_ABOUT THIS TASK_
Everything in the listing below except the pictures should be reproduced exactly.

Segment Start: SOURCE INFORMATION

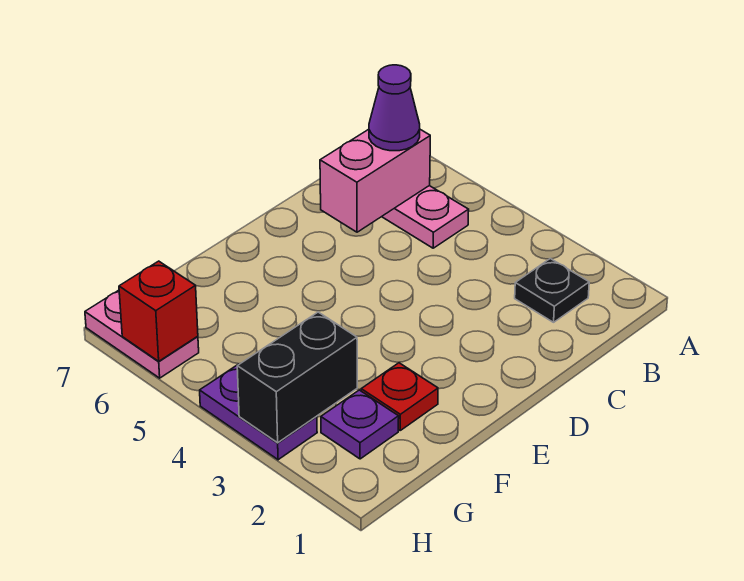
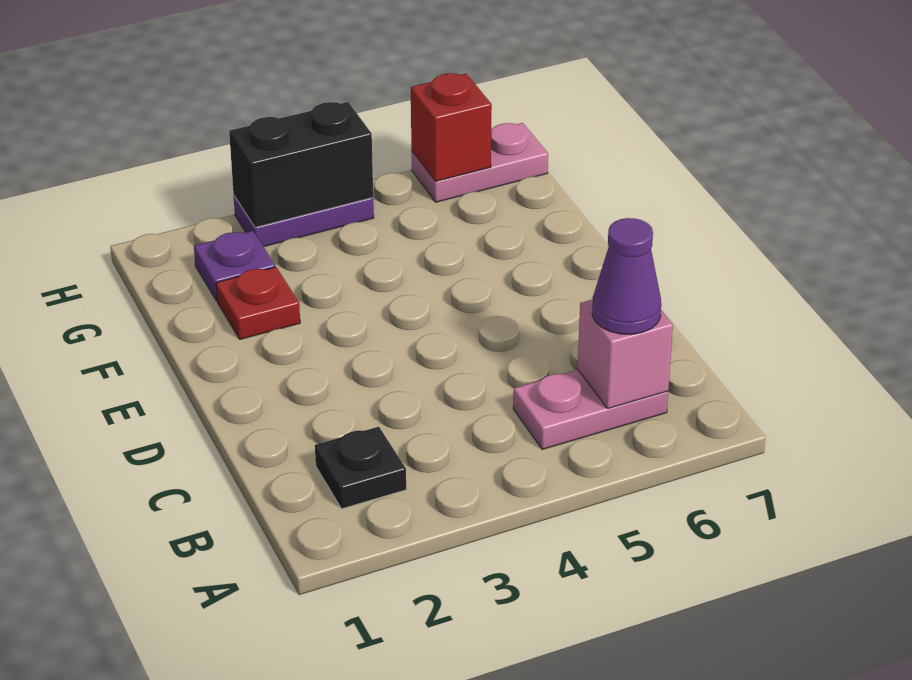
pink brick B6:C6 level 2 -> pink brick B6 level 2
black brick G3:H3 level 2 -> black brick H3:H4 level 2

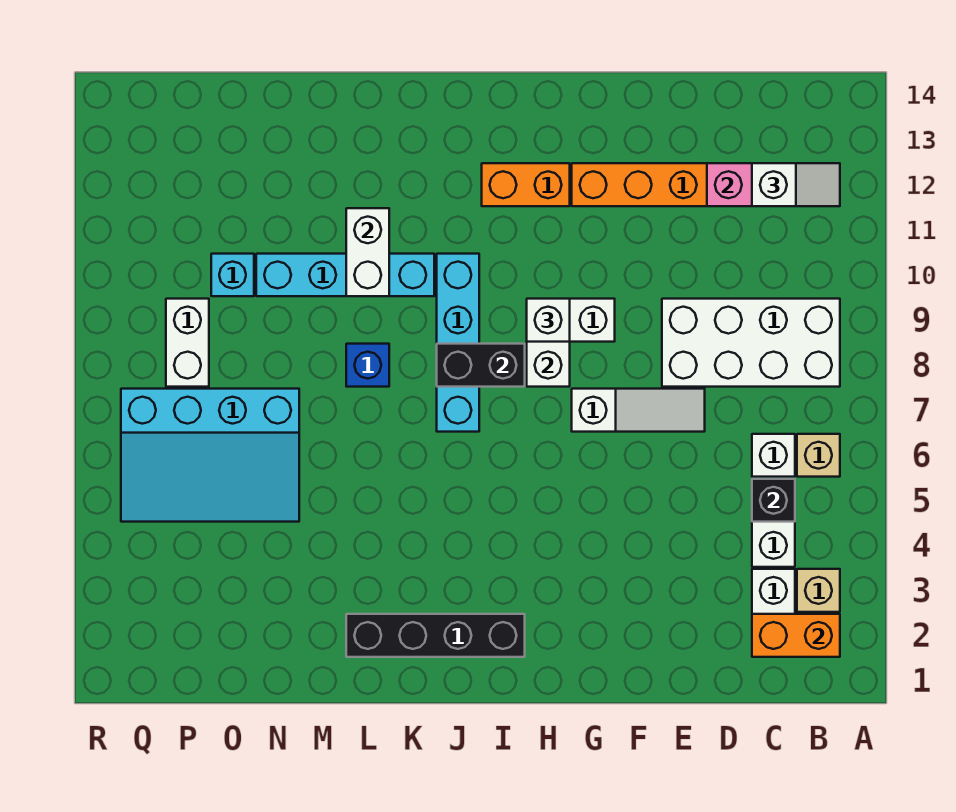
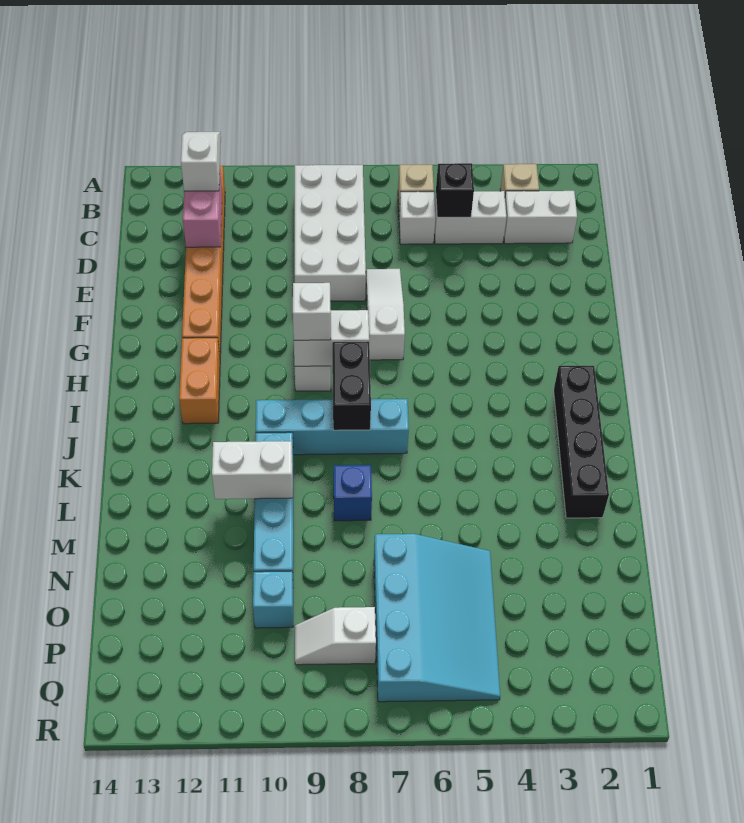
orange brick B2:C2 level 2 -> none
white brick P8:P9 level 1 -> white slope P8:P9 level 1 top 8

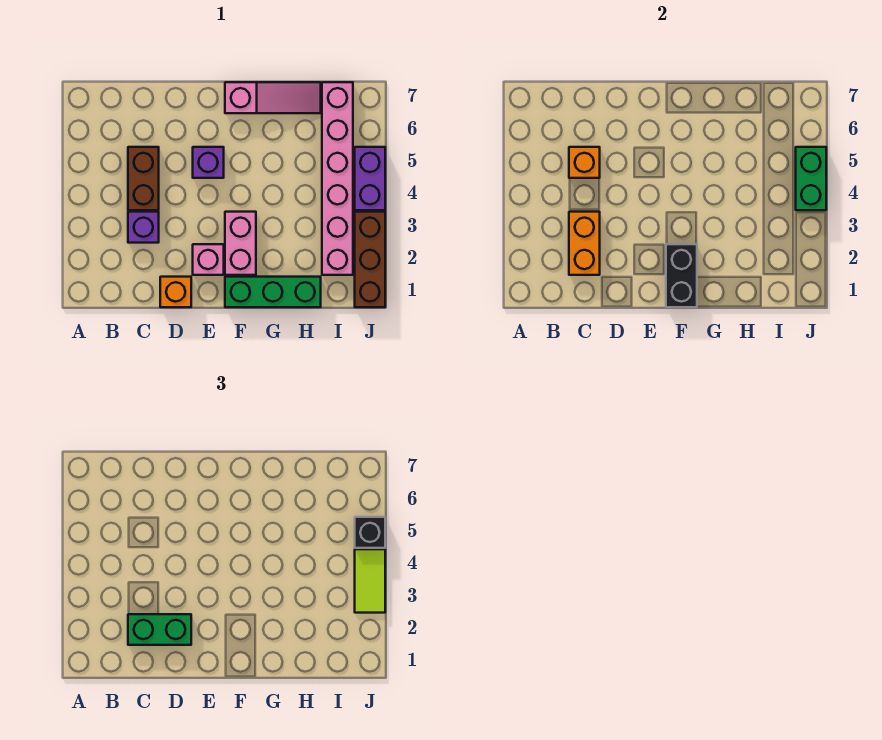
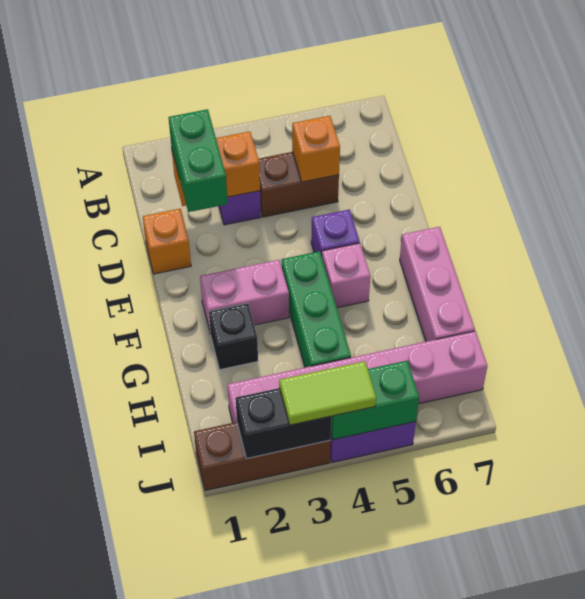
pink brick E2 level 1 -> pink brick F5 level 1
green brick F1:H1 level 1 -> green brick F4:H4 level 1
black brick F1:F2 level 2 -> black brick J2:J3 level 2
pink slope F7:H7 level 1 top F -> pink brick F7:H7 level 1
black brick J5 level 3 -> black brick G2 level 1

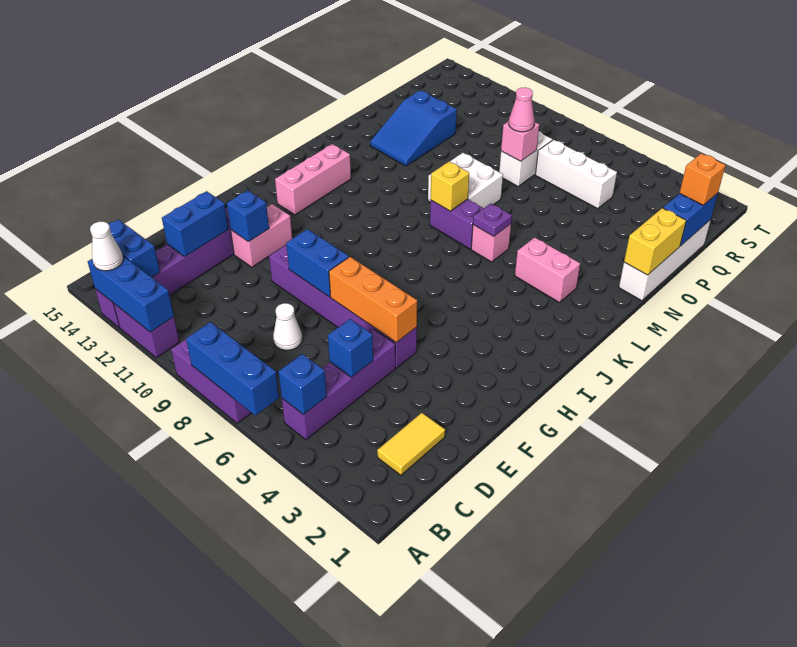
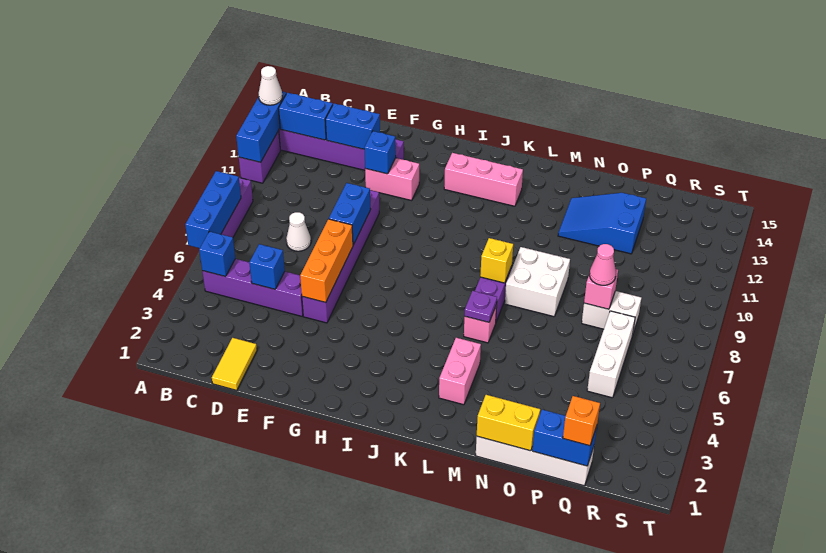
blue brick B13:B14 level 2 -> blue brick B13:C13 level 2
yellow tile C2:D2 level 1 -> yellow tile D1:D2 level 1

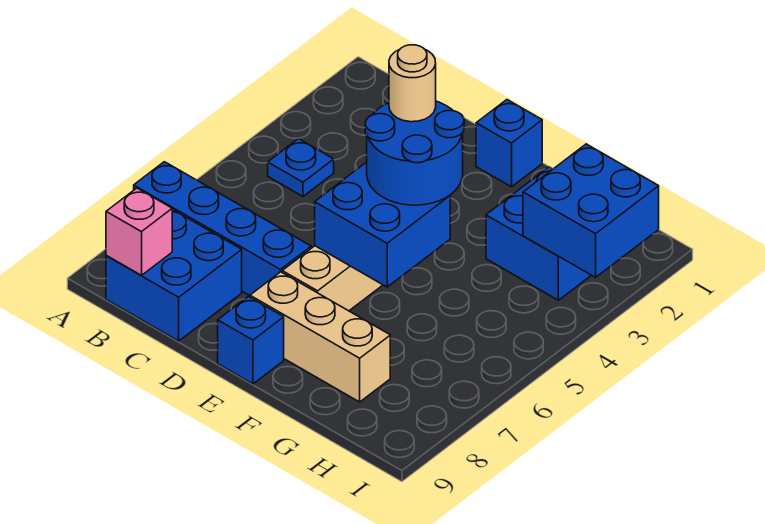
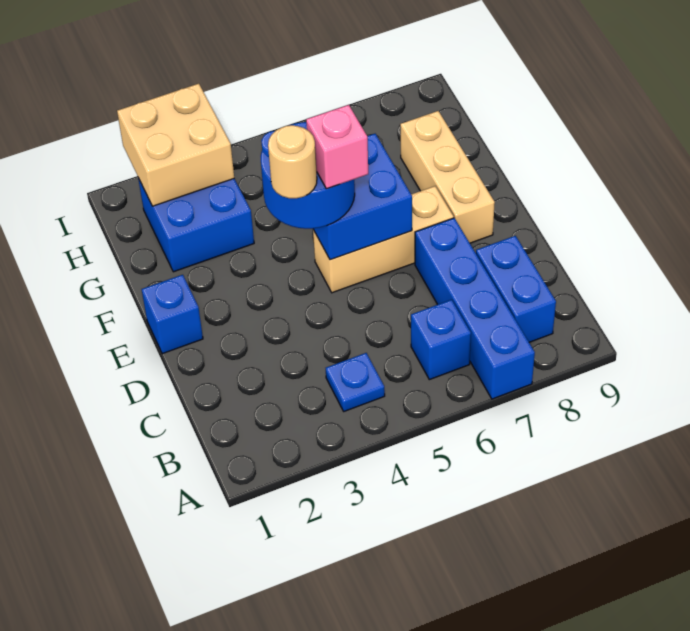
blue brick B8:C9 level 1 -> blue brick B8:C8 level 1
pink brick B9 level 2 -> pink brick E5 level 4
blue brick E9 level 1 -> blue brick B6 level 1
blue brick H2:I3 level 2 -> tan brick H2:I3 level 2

Segment End: SOURCE INFORMATION

_EXERCISE ANSWER_
pink brick B6:C6 level 2 -> pink brick B6 level 2
black brick G3:H3 level 2 -> black brick H3:H4 level 2

orange brick B2:C2 level 2 -> none
white brick P8:P9 level 1 -> white slope P8:P9 level 1 top 8

pink brick E2 level 1 -> pink brick F5 level 1
green brick F1:H1 level 1 -> green brick F4:H4 level 1
black brick F1:F2 level 2 -> black brick J2:J3 level 2
pink slope F7:H7 level 1 top F -> pink brick F7:H7 level 1
black brick J5 level 3 -> black brick G2 level 1

blue brick B13:B14 level 2 -> blue brick B13:C13 level 2
yellow tile C2:D2 level 1 -> yellow tile D1:D2 level 1

blue brick B8:C9 level 1 -> blue brick B8:C8 level 1
pink brick B9 level 2 -> pink brick E5 level 4
blue brick E9 level 1 -> blue brick B6 level 1
blue brick H2:I3 level 2 -> tan brick H2:I3 level 2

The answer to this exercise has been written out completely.